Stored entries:
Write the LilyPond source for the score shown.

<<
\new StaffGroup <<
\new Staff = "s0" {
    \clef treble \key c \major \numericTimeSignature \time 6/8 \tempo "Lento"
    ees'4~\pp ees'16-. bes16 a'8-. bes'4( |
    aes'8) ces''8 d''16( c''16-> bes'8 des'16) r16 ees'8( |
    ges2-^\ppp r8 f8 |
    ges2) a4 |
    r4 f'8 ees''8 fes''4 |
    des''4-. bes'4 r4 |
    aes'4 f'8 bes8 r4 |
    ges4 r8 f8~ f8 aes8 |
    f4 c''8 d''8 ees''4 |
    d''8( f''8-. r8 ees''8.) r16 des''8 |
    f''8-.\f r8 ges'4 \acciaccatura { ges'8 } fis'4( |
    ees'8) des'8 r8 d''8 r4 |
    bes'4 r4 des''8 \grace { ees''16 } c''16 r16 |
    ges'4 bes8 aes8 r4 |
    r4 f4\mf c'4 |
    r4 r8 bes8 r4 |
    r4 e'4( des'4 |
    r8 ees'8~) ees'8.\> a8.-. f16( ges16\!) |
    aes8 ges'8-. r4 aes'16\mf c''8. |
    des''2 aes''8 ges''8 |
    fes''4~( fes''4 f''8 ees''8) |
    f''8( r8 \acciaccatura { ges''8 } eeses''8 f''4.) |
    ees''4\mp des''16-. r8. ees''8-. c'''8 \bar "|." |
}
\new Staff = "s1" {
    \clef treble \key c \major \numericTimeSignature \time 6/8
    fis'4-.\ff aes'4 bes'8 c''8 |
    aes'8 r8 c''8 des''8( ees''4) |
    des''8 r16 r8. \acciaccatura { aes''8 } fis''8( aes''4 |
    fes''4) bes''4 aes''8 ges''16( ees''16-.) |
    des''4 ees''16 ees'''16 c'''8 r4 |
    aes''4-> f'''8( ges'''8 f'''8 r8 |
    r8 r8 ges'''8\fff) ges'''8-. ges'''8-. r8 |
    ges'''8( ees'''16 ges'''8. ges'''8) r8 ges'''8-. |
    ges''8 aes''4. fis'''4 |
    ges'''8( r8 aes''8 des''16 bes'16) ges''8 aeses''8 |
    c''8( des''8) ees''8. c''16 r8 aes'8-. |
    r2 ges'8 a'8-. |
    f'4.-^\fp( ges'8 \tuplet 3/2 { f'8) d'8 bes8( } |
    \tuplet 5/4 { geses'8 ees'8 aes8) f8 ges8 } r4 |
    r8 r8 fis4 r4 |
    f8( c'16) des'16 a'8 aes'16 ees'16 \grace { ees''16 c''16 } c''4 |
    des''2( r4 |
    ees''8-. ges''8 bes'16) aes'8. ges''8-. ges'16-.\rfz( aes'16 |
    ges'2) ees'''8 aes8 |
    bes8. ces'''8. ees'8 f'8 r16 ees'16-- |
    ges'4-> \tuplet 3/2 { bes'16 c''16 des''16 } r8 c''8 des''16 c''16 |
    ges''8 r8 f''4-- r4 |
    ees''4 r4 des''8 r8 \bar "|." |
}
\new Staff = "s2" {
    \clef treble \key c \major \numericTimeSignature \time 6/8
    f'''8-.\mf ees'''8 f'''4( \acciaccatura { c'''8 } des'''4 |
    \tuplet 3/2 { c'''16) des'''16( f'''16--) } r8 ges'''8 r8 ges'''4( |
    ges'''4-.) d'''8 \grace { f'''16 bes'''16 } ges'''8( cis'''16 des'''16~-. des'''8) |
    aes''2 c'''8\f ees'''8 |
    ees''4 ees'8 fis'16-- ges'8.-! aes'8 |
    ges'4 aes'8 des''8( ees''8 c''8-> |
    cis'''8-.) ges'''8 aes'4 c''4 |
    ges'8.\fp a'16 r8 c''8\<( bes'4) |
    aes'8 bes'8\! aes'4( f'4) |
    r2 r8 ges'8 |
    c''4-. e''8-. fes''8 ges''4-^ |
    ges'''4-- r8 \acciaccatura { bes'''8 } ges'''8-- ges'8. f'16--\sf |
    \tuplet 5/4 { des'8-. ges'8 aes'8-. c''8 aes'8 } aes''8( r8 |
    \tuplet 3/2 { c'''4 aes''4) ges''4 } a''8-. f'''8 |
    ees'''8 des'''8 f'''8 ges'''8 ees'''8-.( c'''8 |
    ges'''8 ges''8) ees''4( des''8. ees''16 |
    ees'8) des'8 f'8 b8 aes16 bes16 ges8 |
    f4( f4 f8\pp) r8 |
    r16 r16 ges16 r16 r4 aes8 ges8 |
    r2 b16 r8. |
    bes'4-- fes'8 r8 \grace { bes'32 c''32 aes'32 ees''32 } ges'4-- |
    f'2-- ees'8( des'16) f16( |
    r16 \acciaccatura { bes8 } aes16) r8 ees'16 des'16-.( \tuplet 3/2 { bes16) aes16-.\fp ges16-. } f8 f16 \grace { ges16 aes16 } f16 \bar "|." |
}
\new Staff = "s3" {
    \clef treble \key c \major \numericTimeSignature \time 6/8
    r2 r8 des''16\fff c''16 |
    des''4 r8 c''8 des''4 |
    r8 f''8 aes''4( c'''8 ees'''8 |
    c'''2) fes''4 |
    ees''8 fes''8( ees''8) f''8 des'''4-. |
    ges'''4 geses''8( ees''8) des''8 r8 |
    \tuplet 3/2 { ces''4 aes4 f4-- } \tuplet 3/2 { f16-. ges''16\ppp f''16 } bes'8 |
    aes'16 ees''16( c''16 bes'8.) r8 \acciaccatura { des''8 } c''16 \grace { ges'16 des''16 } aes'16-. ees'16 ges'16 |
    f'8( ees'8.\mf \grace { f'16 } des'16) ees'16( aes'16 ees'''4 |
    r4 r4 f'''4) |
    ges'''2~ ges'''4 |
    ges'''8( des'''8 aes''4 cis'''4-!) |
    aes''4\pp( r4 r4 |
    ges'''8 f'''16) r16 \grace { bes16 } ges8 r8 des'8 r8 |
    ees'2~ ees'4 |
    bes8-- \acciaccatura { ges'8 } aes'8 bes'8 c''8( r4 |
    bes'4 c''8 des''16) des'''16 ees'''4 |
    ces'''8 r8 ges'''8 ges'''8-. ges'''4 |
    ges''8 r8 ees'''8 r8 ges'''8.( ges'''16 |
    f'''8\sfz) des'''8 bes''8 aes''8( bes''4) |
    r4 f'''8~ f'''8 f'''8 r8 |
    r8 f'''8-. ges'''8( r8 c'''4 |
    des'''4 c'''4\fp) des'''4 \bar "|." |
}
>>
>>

▶ [DIRECTIONS] Find each line above that contains the string "geses" and copy it out. Matching is case-sensitive.

▶ [COMPLETED EXERCISE]
    \tuplet 5/4 { geses'8 ees'8 aes8) f8 ges8 } r4 |
    ges'''4 geses''8( ees''8) des''8 r8 |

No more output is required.